··· Provided records ···

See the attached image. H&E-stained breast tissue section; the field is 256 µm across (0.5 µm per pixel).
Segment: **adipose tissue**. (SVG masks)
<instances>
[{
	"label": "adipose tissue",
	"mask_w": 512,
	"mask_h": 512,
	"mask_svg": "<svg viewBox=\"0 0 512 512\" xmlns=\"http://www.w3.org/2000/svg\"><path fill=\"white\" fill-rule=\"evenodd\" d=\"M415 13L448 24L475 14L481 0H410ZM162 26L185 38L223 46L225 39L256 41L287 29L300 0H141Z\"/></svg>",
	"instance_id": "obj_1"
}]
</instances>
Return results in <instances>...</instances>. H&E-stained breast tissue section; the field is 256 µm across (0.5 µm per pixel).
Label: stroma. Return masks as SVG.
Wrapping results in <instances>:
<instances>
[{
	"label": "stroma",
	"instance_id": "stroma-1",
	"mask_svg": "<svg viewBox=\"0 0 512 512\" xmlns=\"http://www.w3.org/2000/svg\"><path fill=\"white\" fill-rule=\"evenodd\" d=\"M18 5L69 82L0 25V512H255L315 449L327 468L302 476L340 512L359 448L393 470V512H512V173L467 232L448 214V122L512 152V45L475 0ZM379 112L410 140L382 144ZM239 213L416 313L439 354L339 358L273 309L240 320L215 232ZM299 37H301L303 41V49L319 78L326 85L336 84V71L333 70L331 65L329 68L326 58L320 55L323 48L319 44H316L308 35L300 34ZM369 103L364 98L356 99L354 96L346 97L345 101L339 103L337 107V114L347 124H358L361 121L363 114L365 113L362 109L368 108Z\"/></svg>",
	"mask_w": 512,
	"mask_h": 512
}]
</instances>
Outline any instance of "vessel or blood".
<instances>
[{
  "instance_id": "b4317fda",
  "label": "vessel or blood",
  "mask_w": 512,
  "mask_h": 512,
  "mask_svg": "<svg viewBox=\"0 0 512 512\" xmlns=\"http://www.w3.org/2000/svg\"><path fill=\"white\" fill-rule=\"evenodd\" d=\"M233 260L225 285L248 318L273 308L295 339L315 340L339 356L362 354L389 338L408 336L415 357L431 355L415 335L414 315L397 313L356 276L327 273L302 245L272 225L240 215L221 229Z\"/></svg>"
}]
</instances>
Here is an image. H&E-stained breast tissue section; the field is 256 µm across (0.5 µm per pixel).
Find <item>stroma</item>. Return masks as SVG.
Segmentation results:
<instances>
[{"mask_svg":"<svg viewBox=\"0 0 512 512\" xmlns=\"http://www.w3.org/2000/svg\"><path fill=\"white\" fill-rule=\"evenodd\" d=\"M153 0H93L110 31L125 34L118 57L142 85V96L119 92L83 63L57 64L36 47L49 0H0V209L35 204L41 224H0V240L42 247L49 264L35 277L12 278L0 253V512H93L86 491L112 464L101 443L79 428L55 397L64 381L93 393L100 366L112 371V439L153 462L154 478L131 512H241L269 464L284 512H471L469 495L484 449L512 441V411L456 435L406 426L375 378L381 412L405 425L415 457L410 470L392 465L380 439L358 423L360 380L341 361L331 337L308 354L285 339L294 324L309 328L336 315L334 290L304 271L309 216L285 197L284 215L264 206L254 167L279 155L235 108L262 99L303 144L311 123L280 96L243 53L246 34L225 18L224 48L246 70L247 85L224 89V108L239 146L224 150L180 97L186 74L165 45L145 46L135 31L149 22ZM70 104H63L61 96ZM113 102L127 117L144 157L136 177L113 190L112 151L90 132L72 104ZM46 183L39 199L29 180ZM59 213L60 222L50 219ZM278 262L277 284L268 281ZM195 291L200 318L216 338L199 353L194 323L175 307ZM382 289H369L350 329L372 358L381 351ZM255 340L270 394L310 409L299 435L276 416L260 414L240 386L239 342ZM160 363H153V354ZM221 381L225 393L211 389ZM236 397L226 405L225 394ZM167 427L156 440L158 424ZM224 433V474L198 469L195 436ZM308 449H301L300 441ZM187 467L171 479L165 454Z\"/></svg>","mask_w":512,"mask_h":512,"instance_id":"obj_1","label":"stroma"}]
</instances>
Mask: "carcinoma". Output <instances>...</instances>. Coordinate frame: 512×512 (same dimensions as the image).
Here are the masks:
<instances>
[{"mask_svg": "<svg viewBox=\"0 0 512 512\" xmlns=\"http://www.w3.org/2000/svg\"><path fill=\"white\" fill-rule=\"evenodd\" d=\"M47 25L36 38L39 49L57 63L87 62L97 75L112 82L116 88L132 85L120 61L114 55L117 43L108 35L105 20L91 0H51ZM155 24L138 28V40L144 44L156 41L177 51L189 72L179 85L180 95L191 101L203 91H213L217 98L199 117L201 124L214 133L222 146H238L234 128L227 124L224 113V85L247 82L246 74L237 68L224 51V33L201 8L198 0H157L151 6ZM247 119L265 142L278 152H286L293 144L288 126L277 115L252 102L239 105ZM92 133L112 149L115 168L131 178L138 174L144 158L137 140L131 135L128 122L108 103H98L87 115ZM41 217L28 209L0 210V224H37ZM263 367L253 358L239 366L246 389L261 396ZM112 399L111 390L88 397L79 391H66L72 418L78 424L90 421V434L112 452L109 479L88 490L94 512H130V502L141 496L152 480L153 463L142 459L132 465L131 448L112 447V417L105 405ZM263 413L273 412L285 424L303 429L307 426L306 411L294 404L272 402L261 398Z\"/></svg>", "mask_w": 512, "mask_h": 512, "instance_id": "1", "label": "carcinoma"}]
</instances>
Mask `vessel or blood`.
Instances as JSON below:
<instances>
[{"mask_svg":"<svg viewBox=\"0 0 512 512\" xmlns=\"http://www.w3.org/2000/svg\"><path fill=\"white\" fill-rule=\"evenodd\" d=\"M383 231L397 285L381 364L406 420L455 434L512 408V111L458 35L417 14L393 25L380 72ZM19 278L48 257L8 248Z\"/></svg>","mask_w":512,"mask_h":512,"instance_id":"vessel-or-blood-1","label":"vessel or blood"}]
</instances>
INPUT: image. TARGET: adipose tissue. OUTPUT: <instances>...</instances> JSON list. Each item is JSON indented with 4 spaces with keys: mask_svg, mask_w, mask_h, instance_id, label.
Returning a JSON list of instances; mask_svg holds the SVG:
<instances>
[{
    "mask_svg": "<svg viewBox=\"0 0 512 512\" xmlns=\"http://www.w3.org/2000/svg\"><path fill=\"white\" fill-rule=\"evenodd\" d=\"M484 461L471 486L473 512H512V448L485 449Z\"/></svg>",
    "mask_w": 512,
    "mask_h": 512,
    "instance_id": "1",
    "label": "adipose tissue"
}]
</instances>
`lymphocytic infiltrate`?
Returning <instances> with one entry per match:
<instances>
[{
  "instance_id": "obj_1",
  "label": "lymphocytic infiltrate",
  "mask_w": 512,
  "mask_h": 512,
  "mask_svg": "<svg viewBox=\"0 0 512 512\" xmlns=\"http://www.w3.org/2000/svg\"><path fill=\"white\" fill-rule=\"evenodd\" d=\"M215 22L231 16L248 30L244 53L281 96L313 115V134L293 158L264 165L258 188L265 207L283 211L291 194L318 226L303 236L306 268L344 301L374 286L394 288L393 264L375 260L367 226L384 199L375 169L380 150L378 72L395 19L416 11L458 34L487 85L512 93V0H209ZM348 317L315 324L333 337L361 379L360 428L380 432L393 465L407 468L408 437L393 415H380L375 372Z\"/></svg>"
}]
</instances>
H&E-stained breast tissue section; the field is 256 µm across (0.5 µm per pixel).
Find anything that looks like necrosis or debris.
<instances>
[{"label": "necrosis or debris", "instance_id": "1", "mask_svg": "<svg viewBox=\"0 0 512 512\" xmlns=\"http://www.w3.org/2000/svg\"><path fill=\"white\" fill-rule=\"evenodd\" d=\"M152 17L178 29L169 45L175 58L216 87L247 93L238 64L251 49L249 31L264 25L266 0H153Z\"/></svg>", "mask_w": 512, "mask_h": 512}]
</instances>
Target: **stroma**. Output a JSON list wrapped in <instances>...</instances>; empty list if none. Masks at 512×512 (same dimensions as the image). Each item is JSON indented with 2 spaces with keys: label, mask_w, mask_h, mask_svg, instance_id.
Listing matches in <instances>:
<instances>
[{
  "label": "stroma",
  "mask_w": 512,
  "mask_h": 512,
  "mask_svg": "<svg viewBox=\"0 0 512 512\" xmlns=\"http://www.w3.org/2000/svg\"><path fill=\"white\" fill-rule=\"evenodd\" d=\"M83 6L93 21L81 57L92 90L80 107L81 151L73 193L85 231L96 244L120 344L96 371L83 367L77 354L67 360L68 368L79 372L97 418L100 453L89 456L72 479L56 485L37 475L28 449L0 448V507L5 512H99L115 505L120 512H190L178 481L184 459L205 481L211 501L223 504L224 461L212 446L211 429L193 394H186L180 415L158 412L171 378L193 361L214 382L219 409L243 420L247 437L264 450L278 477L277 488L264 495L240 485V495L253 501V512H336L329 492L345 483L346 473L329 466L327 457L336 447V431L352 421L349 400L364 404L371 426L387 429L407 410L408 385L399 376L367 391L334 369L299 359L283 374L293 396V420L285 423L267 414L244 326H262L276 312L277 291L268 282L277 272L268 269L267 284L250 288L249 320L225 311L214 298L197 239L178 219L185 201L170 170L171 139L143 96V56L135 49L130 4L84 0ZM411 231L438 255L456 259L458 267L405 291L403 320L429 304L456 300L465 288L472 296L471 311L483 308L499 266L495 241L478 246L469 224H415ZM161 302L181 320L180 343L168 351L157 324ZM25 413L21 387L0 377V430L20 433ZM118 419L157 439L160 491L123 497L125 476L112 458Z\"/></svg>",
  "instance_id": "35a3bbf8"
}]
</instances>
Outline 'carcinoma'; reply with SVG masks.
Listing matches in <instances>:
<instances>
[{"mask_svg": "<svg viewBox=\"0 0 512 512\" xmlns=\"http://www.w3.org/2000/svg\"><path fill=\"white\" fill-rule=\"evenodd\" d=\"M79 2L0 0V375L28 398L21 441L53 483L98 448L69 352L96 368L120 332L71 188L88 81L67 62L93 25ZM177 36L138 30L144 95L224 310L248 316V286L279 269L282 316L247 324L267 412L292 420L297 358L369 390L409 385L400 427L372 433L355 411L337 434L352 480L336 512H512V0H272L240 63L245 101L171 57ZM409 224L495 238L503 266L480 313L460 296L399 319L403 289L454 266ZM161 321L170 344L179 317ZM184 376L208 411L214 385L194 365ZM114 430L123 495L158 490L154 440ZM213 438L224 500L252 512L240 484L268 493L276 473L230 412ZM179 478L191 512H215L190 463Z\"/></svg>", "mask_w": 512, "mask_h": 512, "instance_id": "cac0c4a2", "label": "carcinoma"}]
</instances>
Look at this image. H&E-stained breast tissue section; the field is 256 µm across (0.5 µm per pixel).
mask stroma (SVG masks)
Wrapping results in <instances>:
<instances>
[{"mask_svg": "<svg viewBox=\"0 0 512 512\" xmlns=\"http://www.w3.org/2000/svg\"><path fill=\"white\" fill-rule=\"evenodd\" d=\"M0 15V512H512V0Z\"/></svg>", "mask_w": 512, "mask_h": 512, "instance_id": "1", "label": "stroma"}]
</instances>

···

• Request: Output only the lines from the top of the entries through the one holding "Here is an image.", copied exactly.

• Task result:
See the attached image. H&E-stained breast tissue section; the field is 256 µm across (0.5 µm per pixel).
Segment: **adipose tissue**. (SVG masks)
<instances>
[{
	"label": "adipose tissue",
	"mask_w": 512,
	"mask_h": 512,
	"mask_svg": "<svg viewBox=\"0 0 512 512\" xmlns=\"http://www.w3.org/2000/svg\"><path fill=\"white\" fill-rule=\"evenodd\" d=\"M415 13L448 24L475 14L481 0H410ZM162 26L185 38L223 46L225 39L256 41L287 29L300 0H141Z\"/></svg>",
	"instance_id": "obj_1"
}]
</instances>
Return results in <instances>...</instances>. H&E-stained breast tissue section; the field is 256 µm across (0.5 µm per pixel).
Label: stroma. Return masks as SVG.
Wrapping results in <instances>:
<instances>
[{
	"label": "stroma",
	"instance_id": "stroma-1",
	"mask_svg": "<svg viewBox=\"0 0 512 512\" xmlns=\"http://www.w3.org/2000/svg\"><path fill=\"white\" fill-rule=\"evenodd\" d=\"M18 5L69 82L0 25V512H255L315 449L327 468L302 476L340 512L359 448L393 470V512H512V173L467 232L448 214V122L512 152V45L475 0ZM379 112L410 140L382 144ZM239 213L416 313L439 354L339 358L273 309L240 320L215 232ZM299 37H301L303 41V49L319 78L326 85L336 84V71L333 70L331 65L329 68L326 58L320 55L323 48L319 44H316L308 35L300 34ZM369 103L364 98L356 99L354 96L346 97L345 101L339 103L337 107V114L347 124H358L361 121L363 114L365 113L362 109L368 108Z\"/></svg>",
	"mask_w": 512,
	"mask_h": 512
}]
</instances>
Outline any instance of "vessel or blood".
<instances>
[{
  "instance_id": "b4317fda",
  "label": "vessel or blood",
  "mask_w": 512,
  "mask_h": 512,
  "mask_svg": "<svg viewBox=\"0 0 512 512\" xmlns=\"http://www.w3.org/2000/svg\"><path fill=\"white\" fill-rule=\"evenodd\" d=\"M233 260L225 285L248 318L273 308L295 339L315 340L339 356L362 354L389 338L408 336L415 357L431 355L415 335L414 315L397 313L356 276L327 273L302 245L272 225L240 215L221 229Z\"/></svg>"
}]
</instances>
Here is an image. H&E-stained breast tissue section; the field is 256 µm across (0.5 µm per pixel).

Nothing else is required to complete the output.